Segment Open

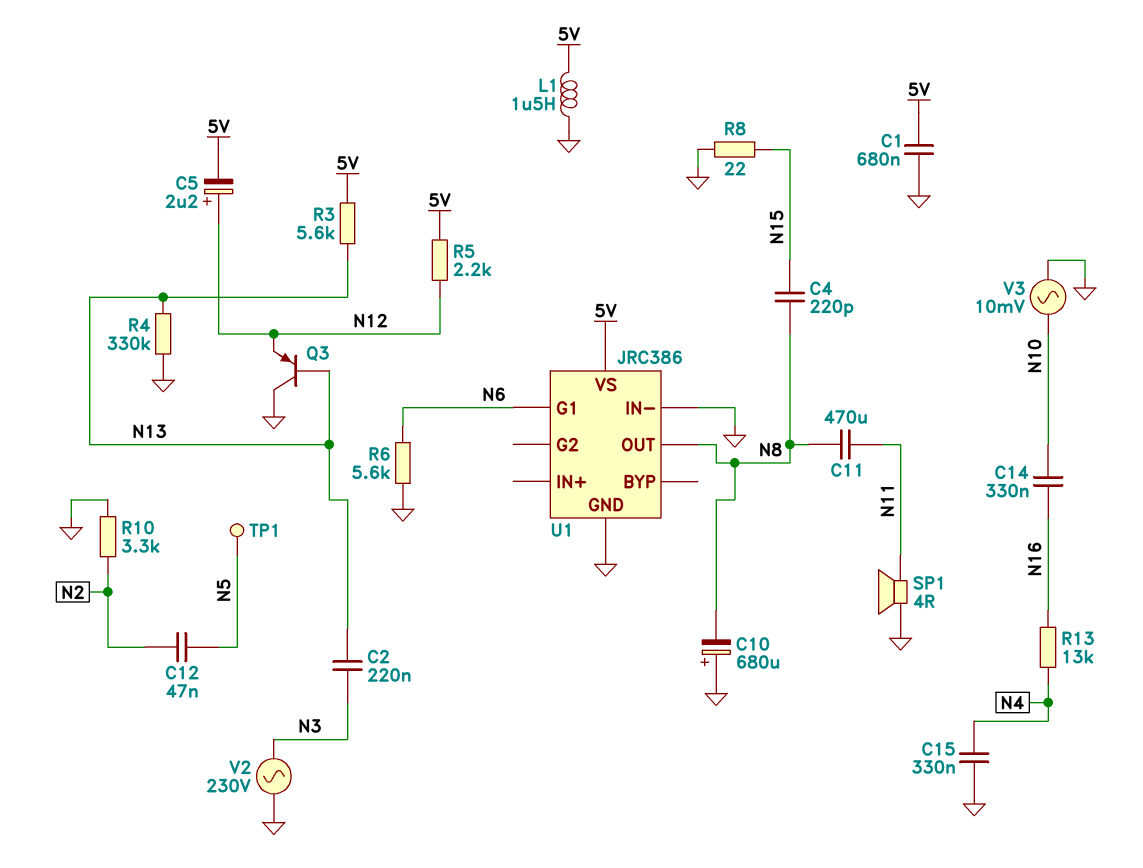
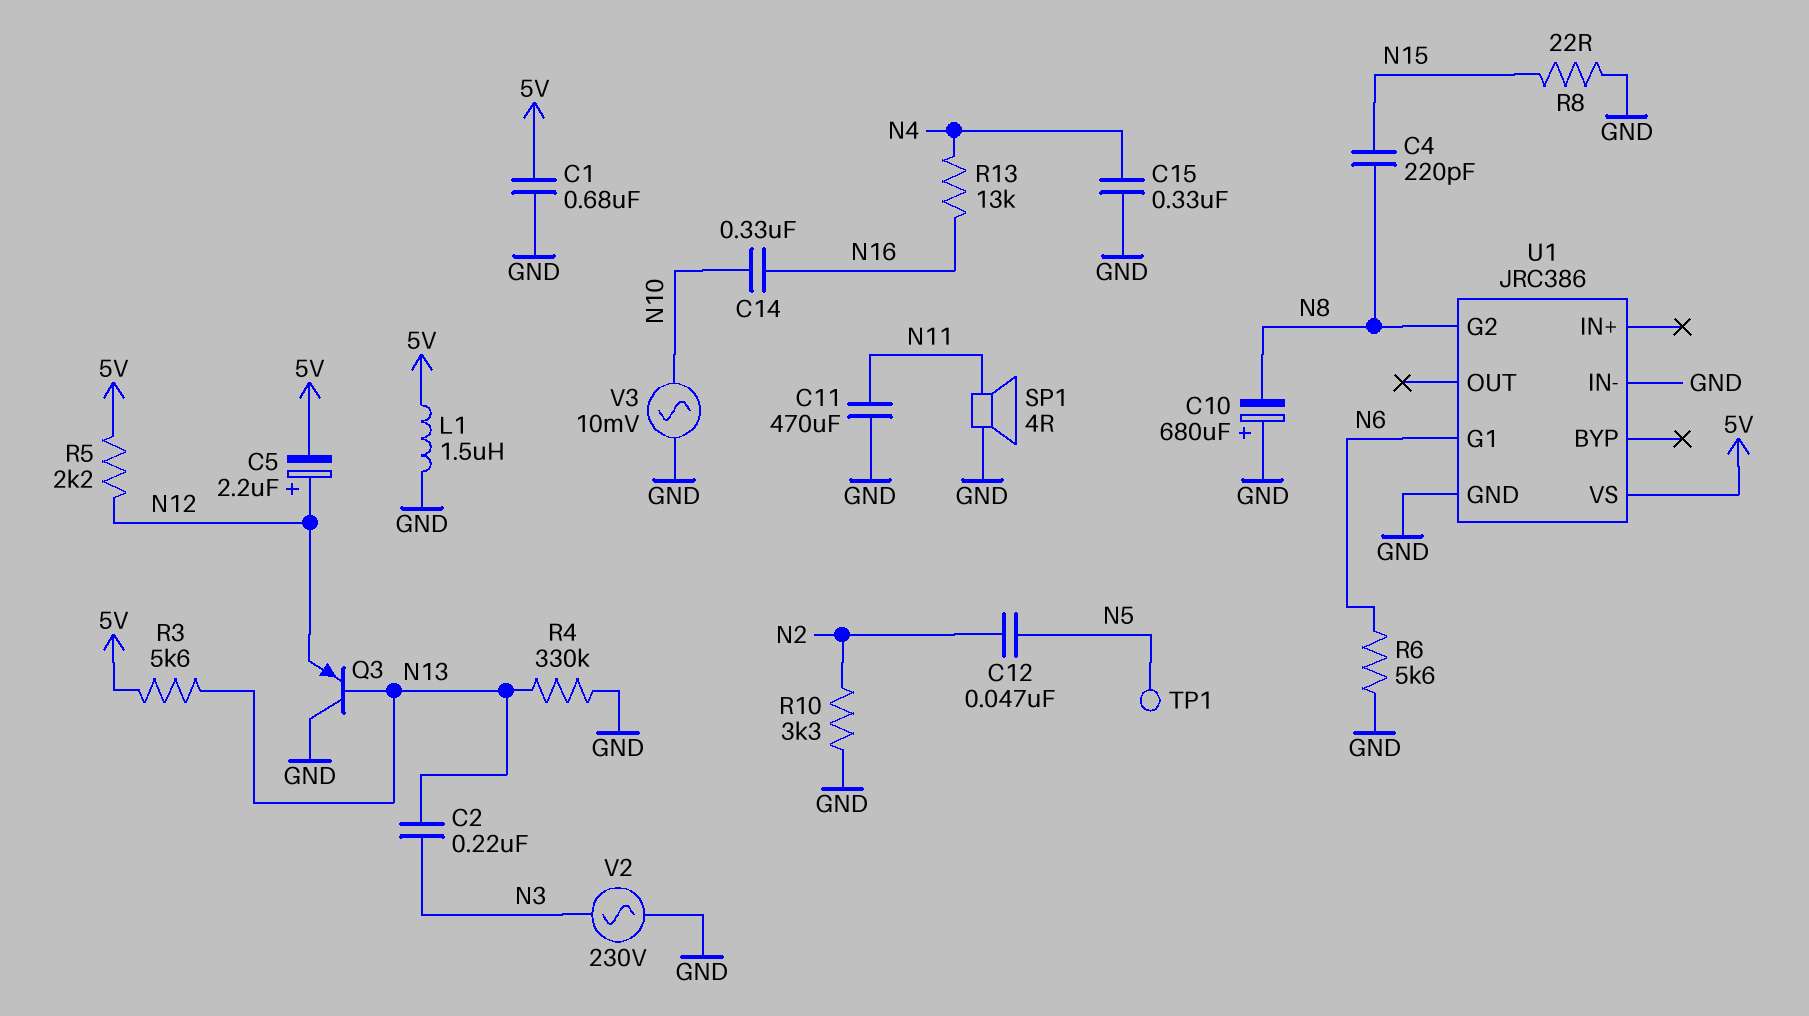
C11: 470uF (N8, N11) -> 470uF (GND, N11)
U1 pin G2: none -> N8
U1 pin OUT: N8 -> none

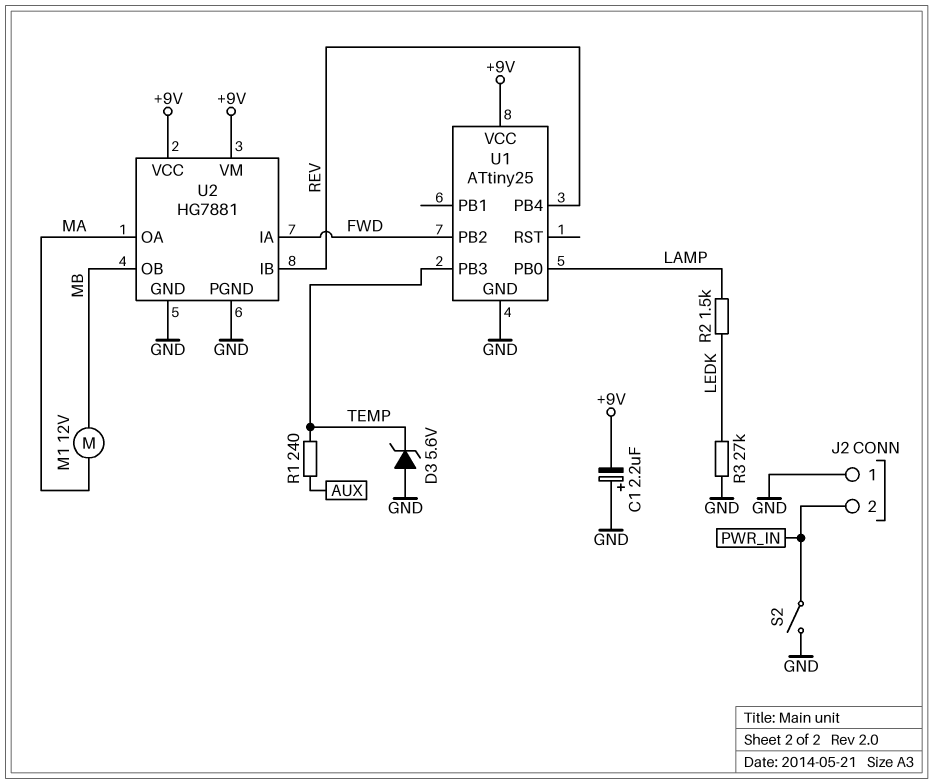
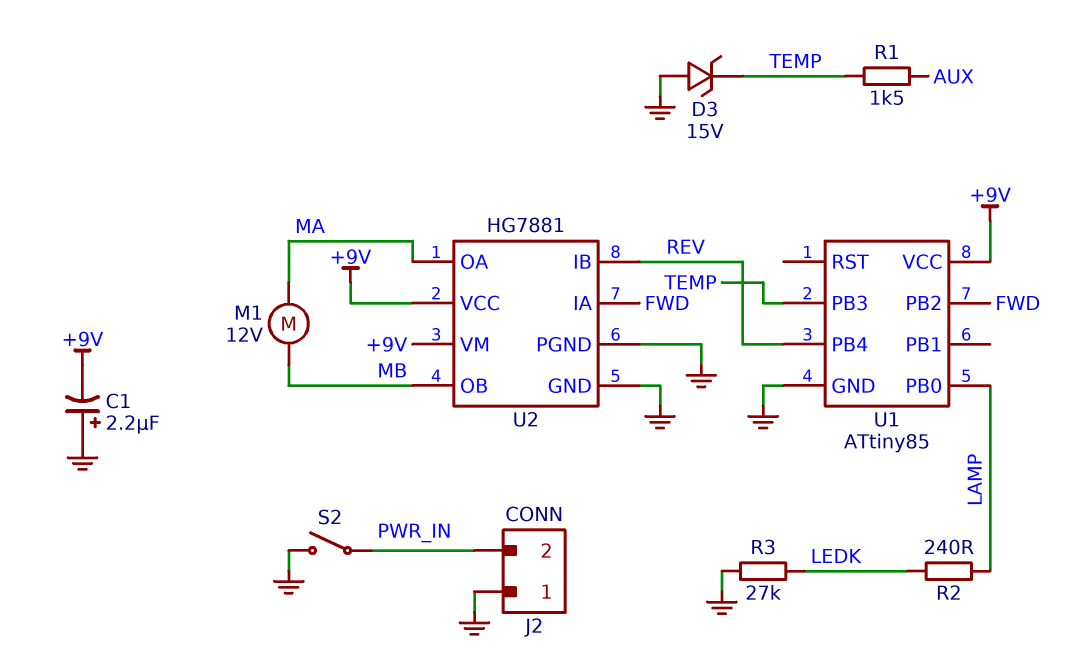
D3: zener 5.6V (A GND, K TEMP) -> zener 15V (A GND, K TEMP)
R1: 240 (AUX, TEMP) -> 1.5k (AUX, TEMP)
R2: 1.5k (LAMP, LEDK) -> 240 (LAMP, LEDK)
U1: ATtiny25 -> ATtiny85

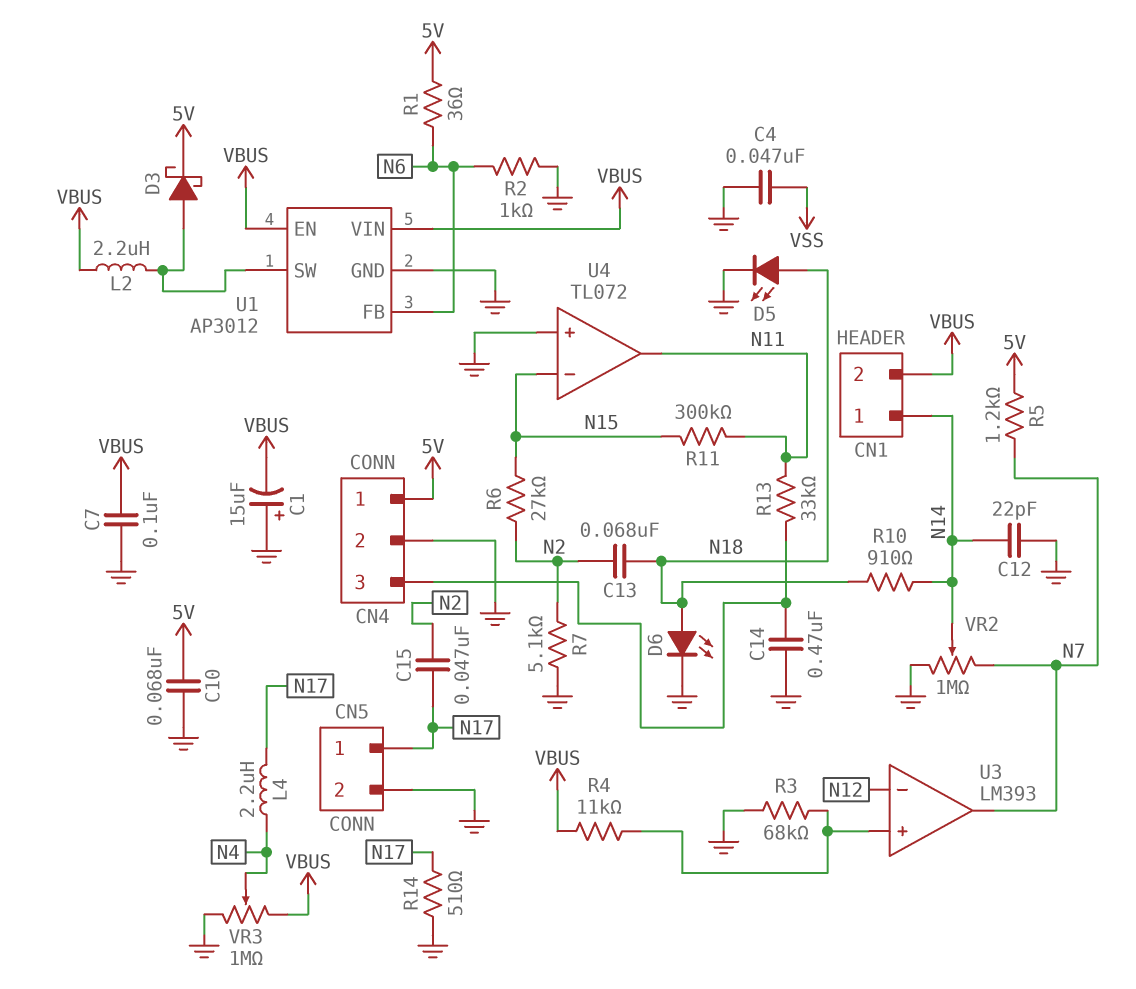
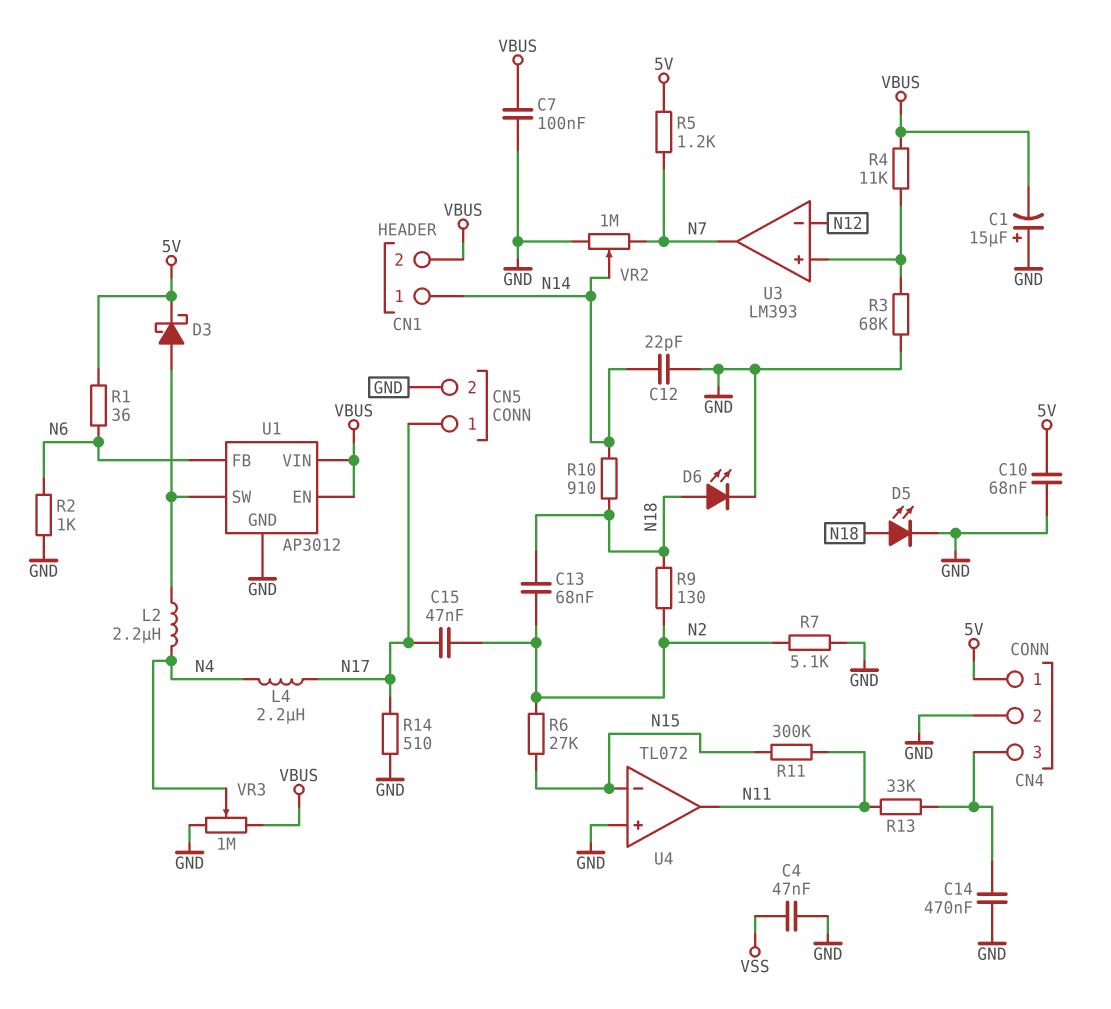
L2: 2.2uH (U1/SW, VBUS) -> 2.2uH (N4, U1/SW)
R9: none -> 130 (N2, N18)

Segment Closed

• Your objective
Exact repetition is the task: every line from the start of the data to the line with "U1: ATtiny25 -> ATtiny85", inclusive, and none after it, pictures omitted.

• Result
C11: 470uF (N8, N11) -> 470uF (GND, N11)
U1 pin G2: none -> N8
U1 pin OUT: N8 -> none

D3: zener 5.6V (A GND, K TEMP) -> zener 15V (A GND, K TEMP)
R1: 240 (AUX, TEMP) -> 1.5k (AUX, TEMP)
R2: 1.5k (LAMP, LEDK) -> 240 (LAMP, LEDK)
U1: ATtiny25 -> ATtiny85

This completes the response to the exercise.